PROVIDED MATERIAL:
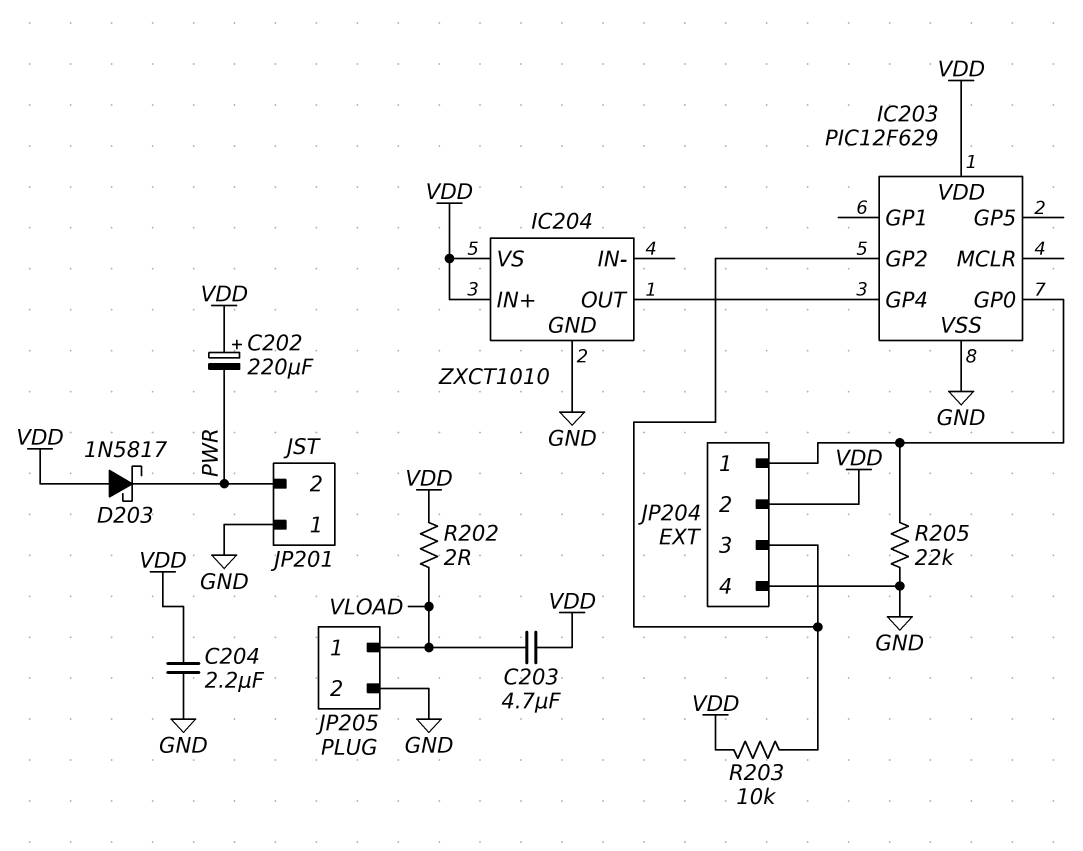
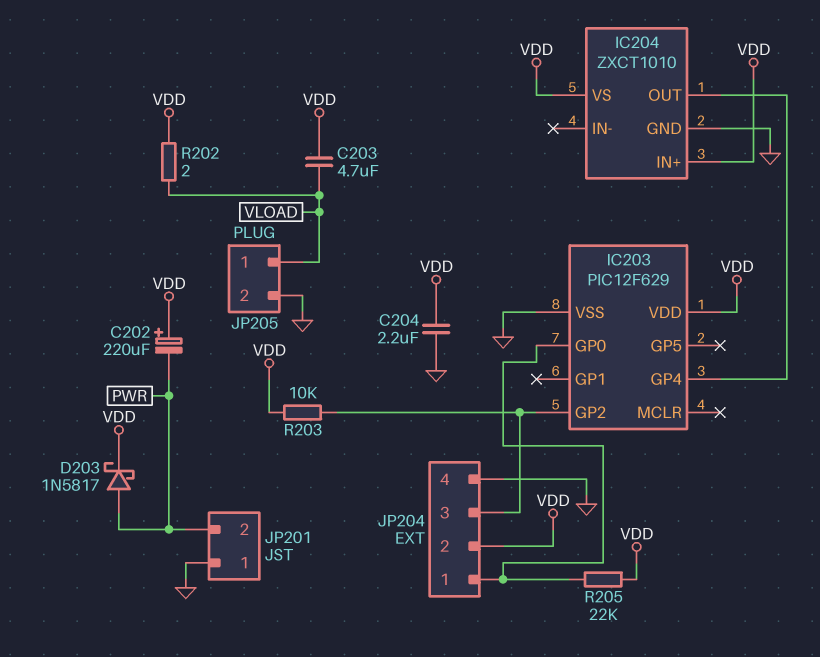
D203: schottky 1N5817 (A VDD, K PWR) -> schottky 1N5817 (A PWR, K VDD)
R205: 22k (GND, IC203/GP0) -> 22k (IC203/GP0, VDD)

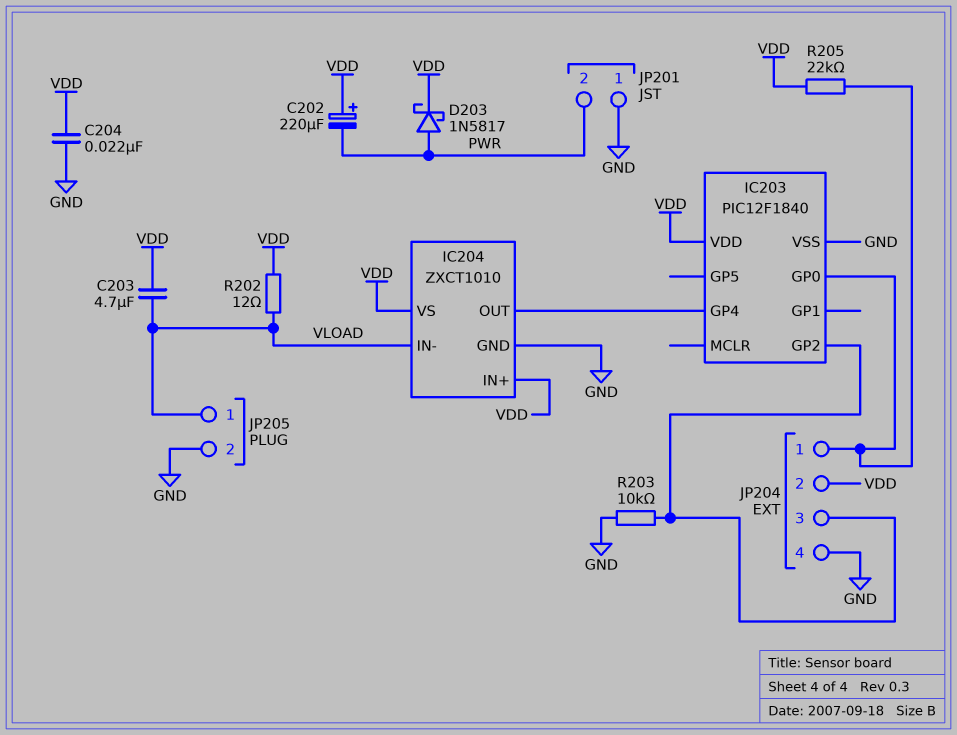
C204: 2.2uF (GND, VDD) -> 22nF (GND, VDD)
IC203: PIC12F629 -> PIC12F1840
IC204 pin IN-: none -> VLOAD
R202: 2 (VDD, VLOAD) -> 12 (VDD, VLOAD)
R203: 10k (IC203/GP2, VDD) -> 10k (GND, IC203/GP2)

ABOUT THIS TASK: Output everything in the material exactly. Pictures stay out of it.

EXERCISE RESULT:
D203: schottky 1N5817 (A VDD, K PWR) -> schottky 1N5817 (A PWR, K VDD)
R205: 22k (GND, IC203/GP0) -> 22k (IC203/GP0, VDD)

C204: 2.2uF (GND, VDD) -> 22nF (GND, VDD)
IC203: PIC12F629 -> PIC12F1840
IC204 pin IN-: none -> VLOAD
R202: 2 (VDD, VLOAD) -> 12 (VDD, VLOAD)
R203: 10k (IC203/GP2, VDD) -> 10k (GND, IC203/GP2)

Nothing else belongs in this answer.